● **Exercise aim**:
Please copy exactly the line that contains "[(264,331),(235,338),(252,395),(281,386),(264,331)]" and every line after it through the end of the records, leaving the pictures out.

● **Data section**:
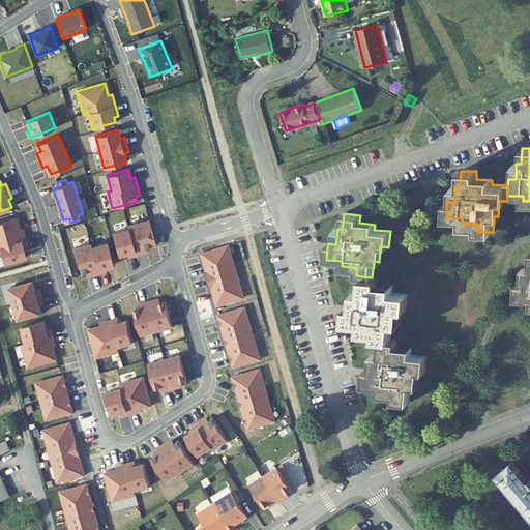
[(20,230),(17,217),(0,222),(0,246),(0,247),(5,263),(28,257),(26,251),(29,251),(23,229),(20,230)]
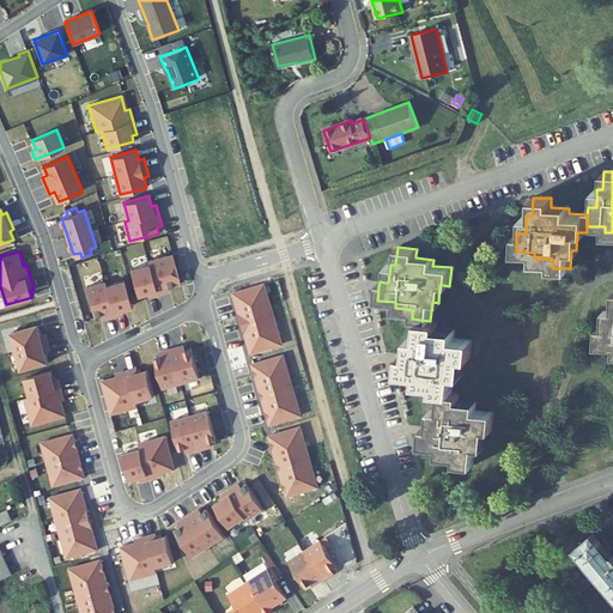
[(173,254),(149,261),(150,265),(131,269),(138,296),(147,293),(150,298),(170,292),(169,287),(181,284),(173,254)]
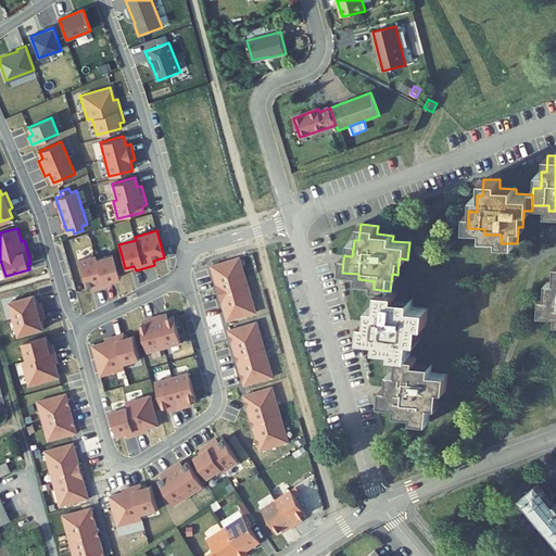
[(95,252),(77,256),(85,283),(90,281),(91,287),(111,281),(110,277),(118,274),(113,255),(97,260),(95,252)]
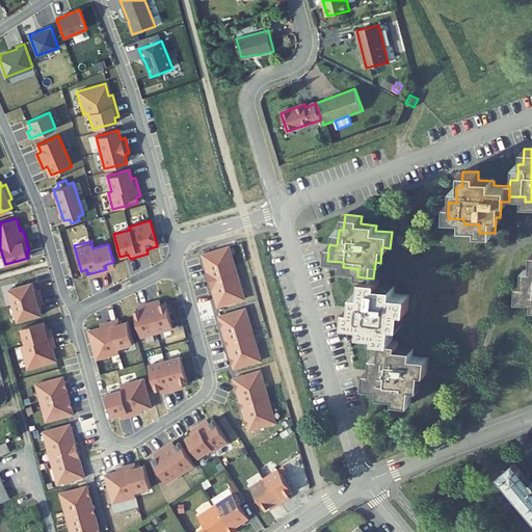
[(245,299),(230,246),(203,255),(218,307),(245,299)]
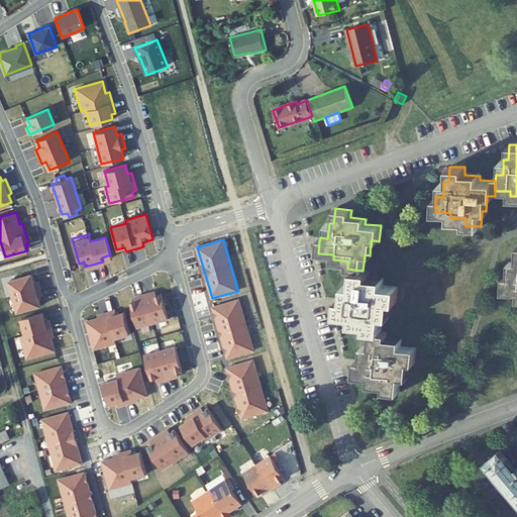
[(516,246),(516,263),(511,263),(510,278),(508,278),(503,277),(502,293),(516,293),(516,246)]
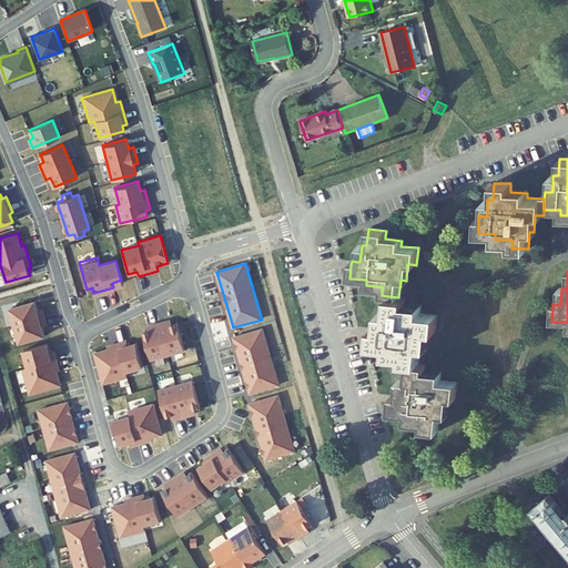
[(408,363),(418,364),(421,347),(426,347),(427,331),(430,332),(436,332),(438,315),(421,313),(422,307),(405,306),(405,303),(406,297),(398,297),(388,296),(387,313),(382,312),(379,328),(377,328),(372,328),(371,333),(369,345),(386,347),(386,353),(403,354),(403,357),(402,363),(408,363)]
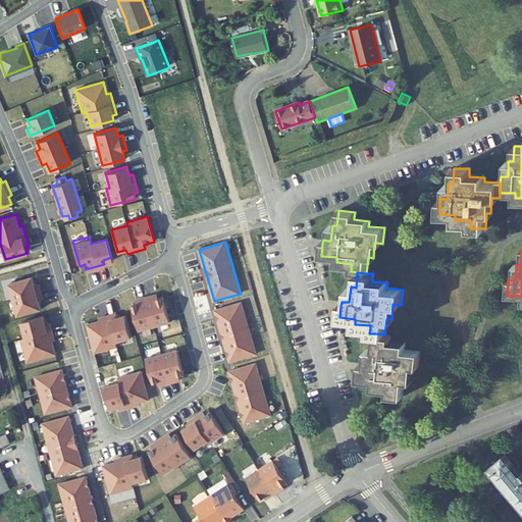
[(35,285),(33,277),(10,283),(18,315),(42,309),(39,301),(44,299),(39,284),(35,285)]
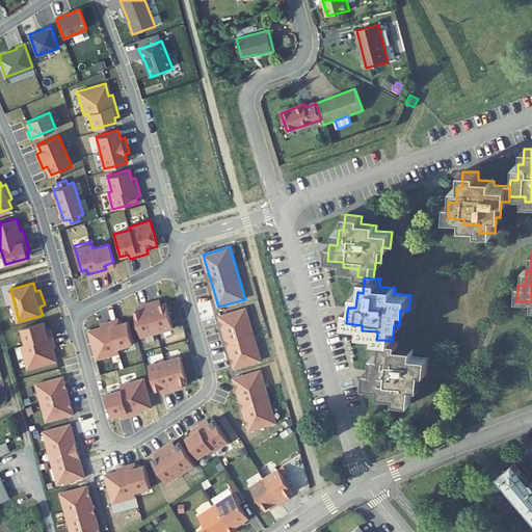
[(141,338),(174,328),(167,302),(161,304),(160,300),(139,306),(140,311),(135,312),(141,338)]
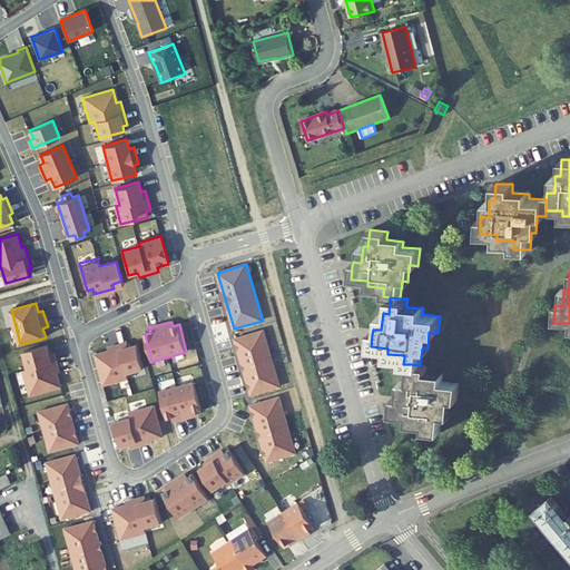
[(264,331),(235,338),(252,395),(281,386),(264,331)]
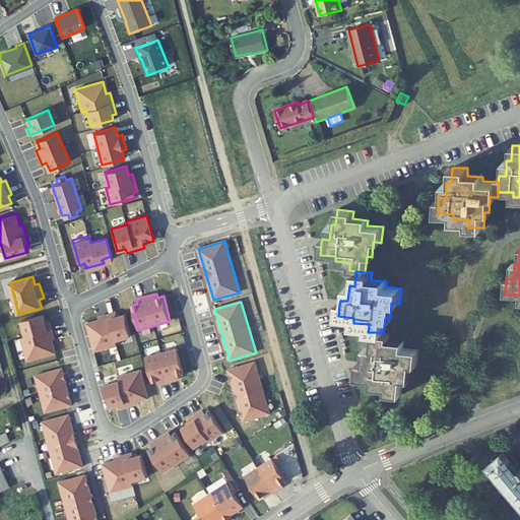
[(94,351),(118,345),(116,340),(132,336),(126,315),(121,316),(120,312),(99,318),(100,320),(87,323),(94,351)]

● **Problem solution**:
[(264,331),(235,338),(252,395),(281,386),(264,331)]
[(94,351),(118,345),(116,340),(132,336),(126,315),(121,316),(120,312),(99,318),(100,320),(87,323),(94,351)]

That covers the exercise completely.